(Beginning of Source material)
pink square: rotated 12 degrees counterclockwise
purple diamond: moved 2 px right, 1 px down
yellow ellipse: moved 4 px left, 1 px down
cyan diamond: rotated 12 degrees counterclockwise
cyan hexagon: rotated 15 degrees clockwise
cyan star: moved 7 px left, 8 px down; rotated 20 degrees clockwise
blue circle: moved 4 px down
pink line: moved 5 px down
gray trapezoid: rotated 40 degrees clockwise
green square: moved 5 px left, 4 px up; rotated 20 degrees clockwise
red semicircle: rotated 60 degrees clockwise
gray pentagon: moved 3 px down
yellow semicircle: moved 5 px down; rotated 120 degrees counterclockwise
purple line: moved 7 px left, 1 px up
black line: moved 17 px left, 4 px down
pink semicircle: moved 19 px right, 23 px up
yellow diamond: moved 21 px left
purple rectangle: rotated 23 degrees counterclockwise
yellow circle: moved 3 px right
(End of Source material)
(Beginning of Source material)
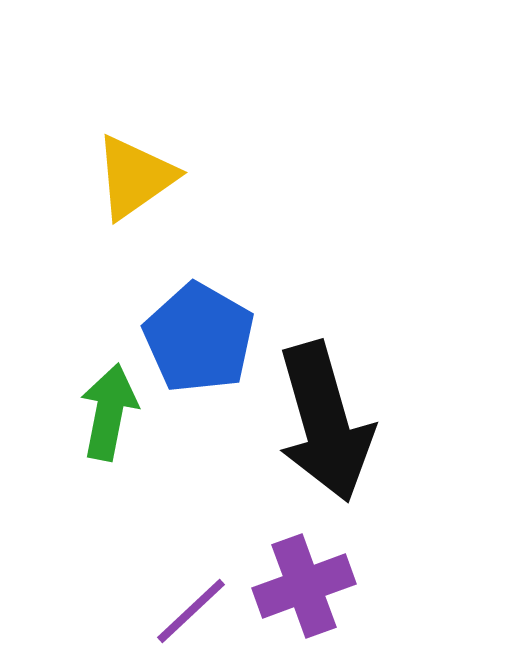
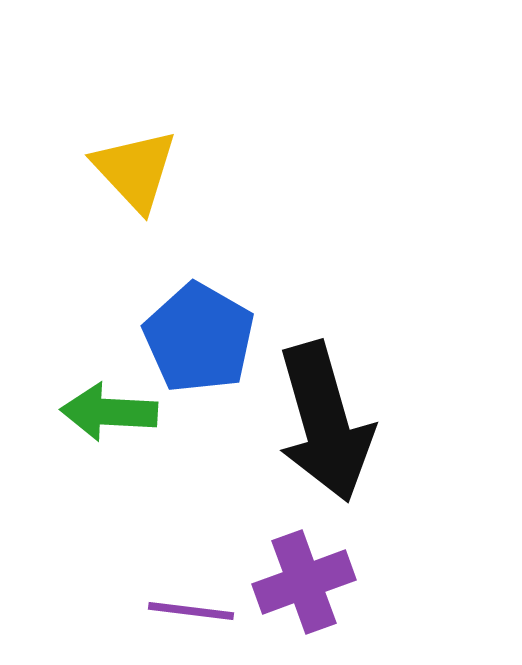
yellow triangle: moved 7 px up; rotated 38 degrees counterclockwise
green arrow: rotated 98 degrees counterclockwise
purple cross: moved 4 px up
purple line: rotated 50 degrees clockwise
(End of Source material)
Wherever the word "left" appears in the entries above, copy that line.

yellow ellipse: moved 4 px left, 1 px down
cyan star: moved 7 px left, 8 px down; rotated 20 degrees clockwise
green square: moved 5 px left, 4 px up; rotated 20 degrees clockwise
purple line: moved 7 px left, 1 px up
black line: moved 17 px left, 4 px down
yellow diamond: moved 21 px left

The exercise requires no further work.